* Exercise brief *
Word for word, transcribe the listing that follows, minus any pictures.

-------

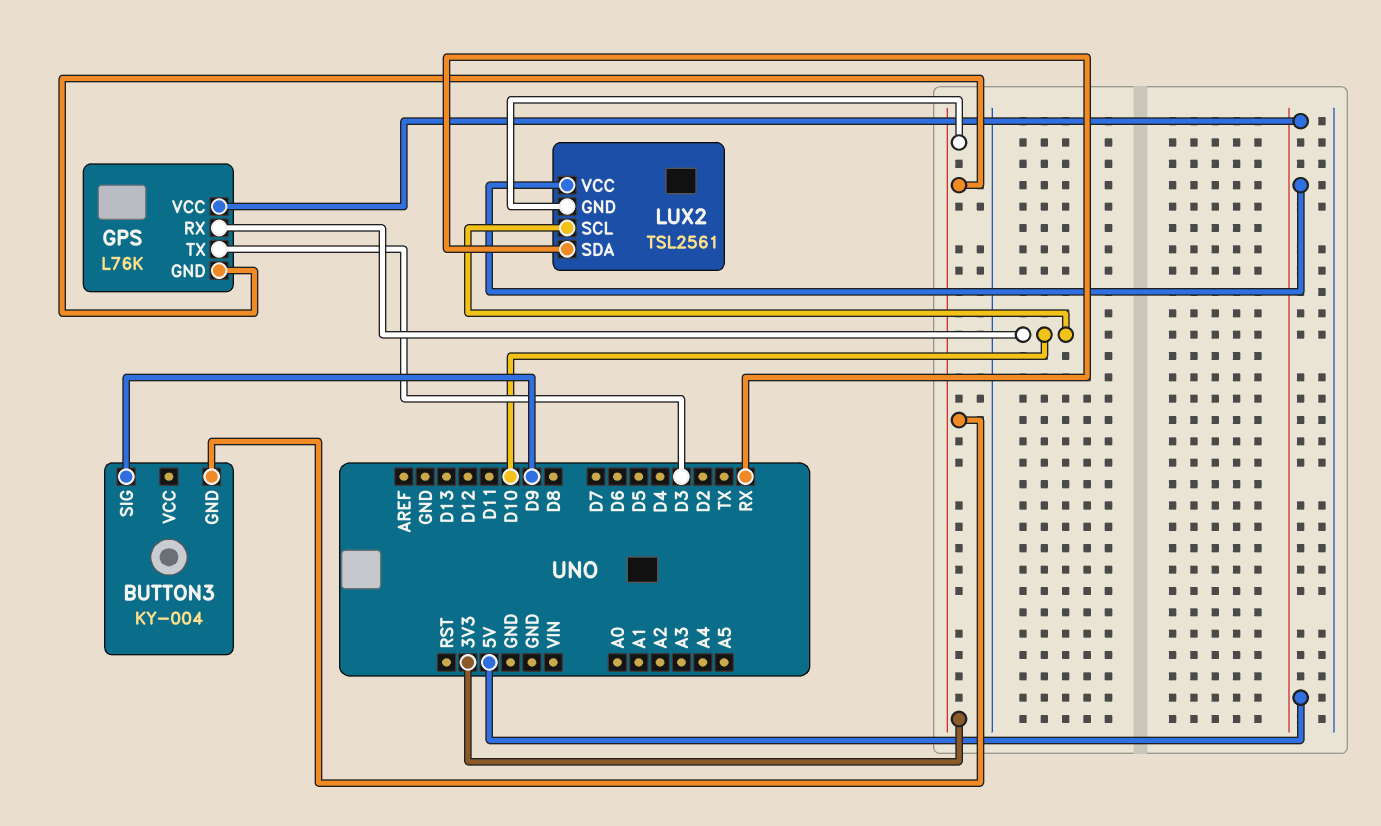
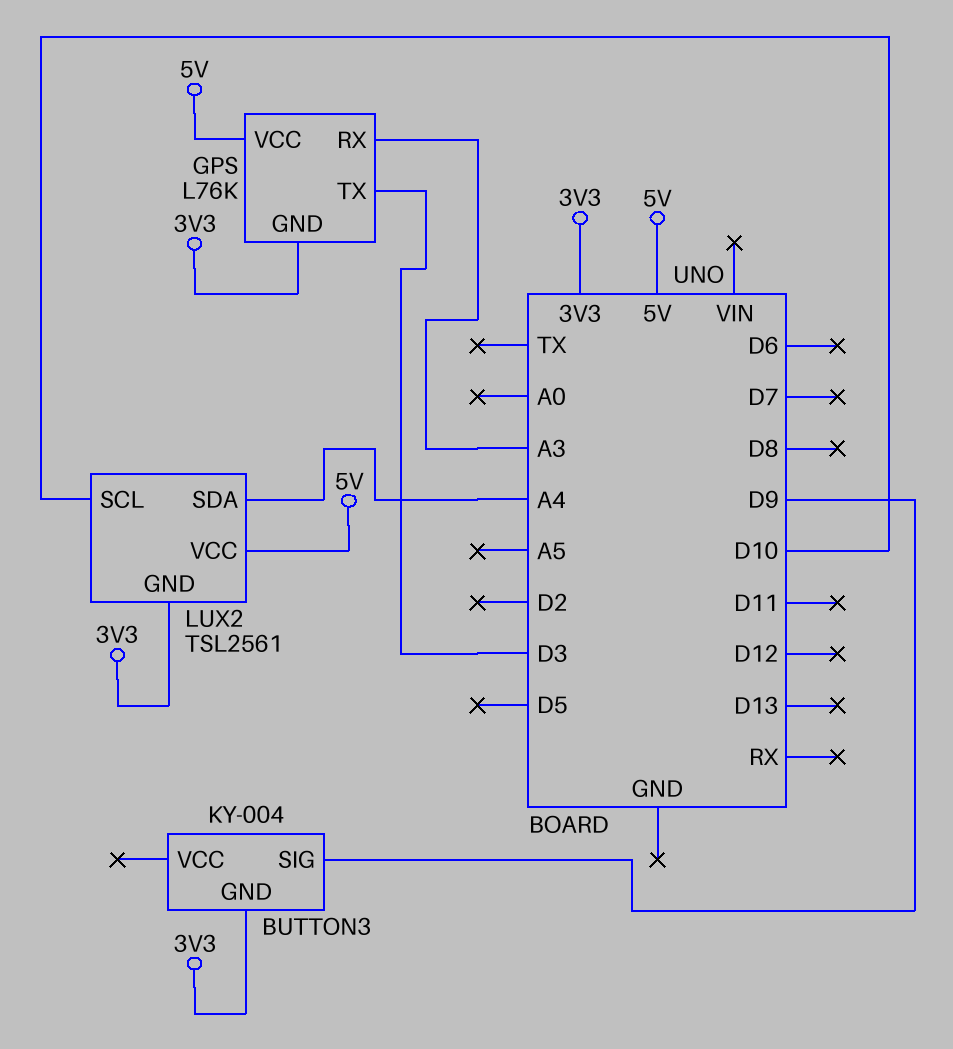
GPS pin RX: D10 -> A3
LUX2 pin SDA: RX -> A4

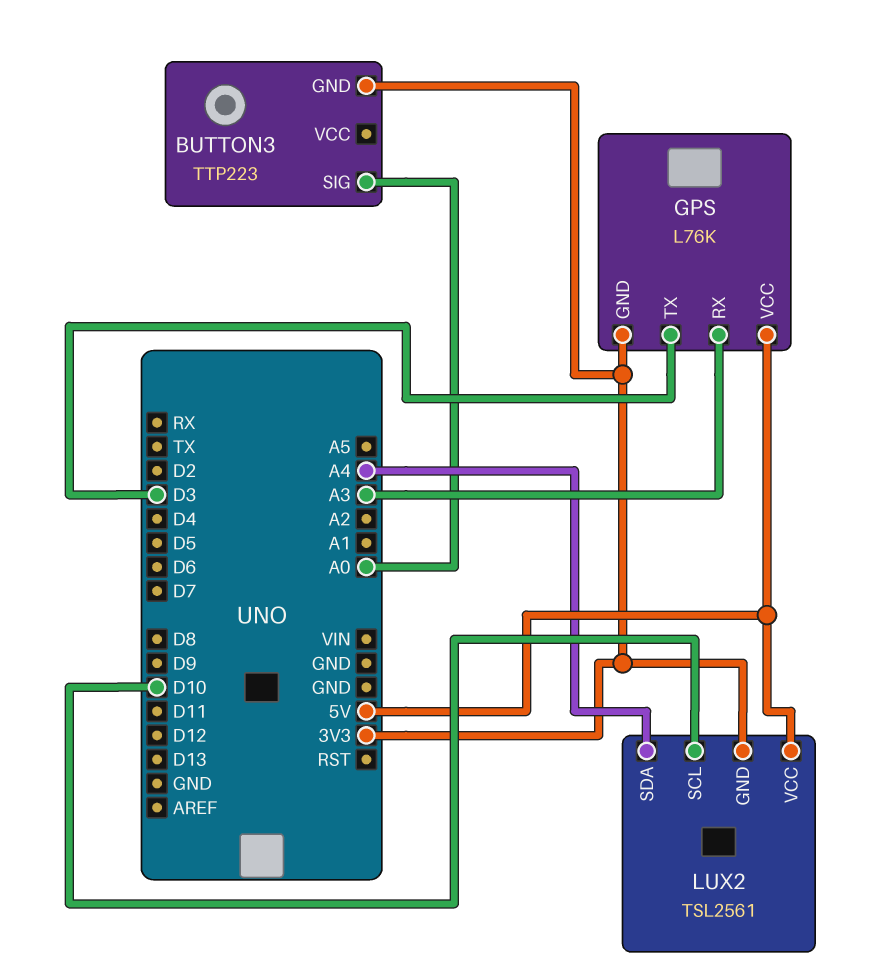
BUTTON3: KY-004 -> TTP223
BUTTON3 pin SIG: D9 -> A0

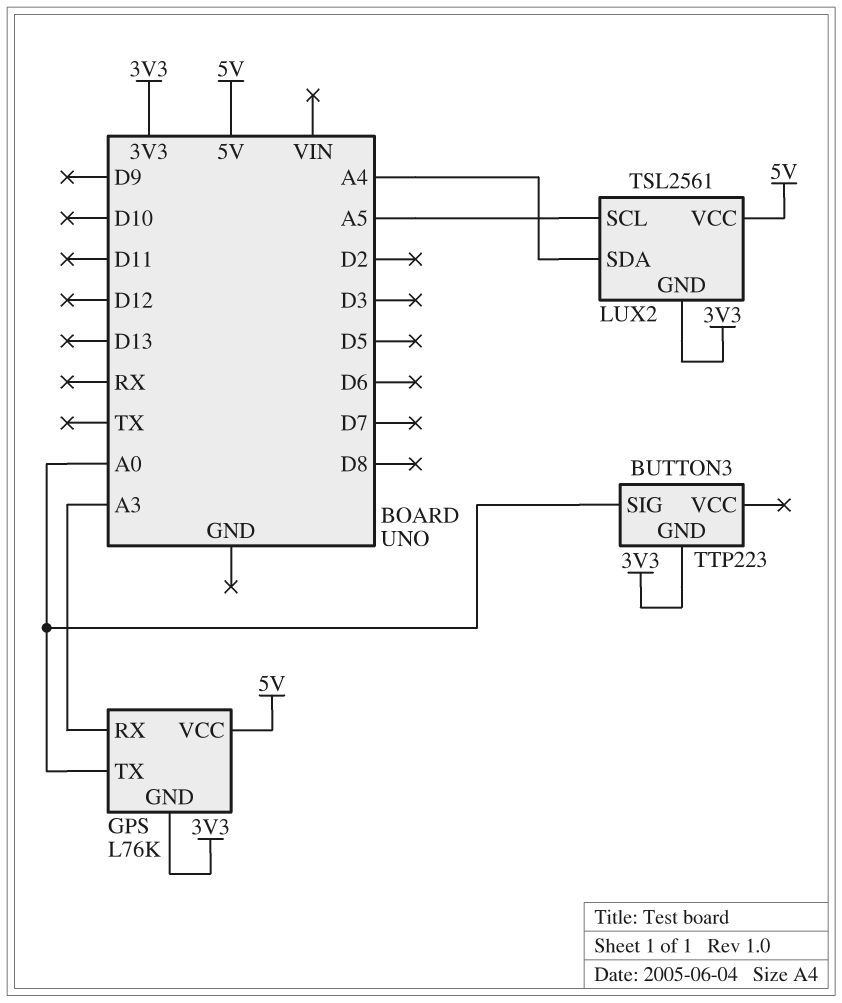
GPS pin TX: D3 -> A0
LUX2 pin SCL: D10 -> A5

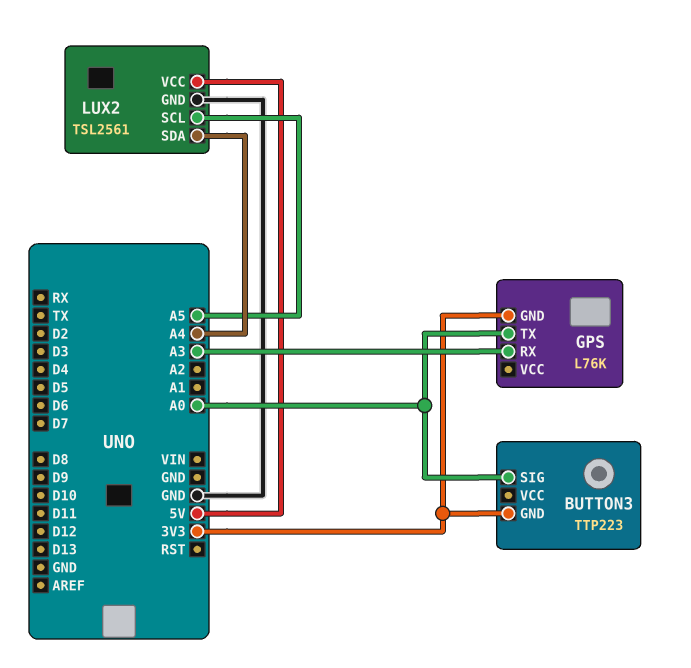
GPS pin VCC: 5V -> none
LUX2 pin GND: 3V3 -> GND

-------

* Answer area *
GPS pin RX: D10 -> A3
LUX2 pin SDA: RX -> A4

BUTTON3: KY-004 -> TTP223
BUTTON3 pin SIG: D9 -> A0

GPS pin TX: D3 -> A0
LUX2 pin SCL: D10 -> A5

GPS pin VCC: 5V -> none
LUX2 pin GND: 3V3 -> GND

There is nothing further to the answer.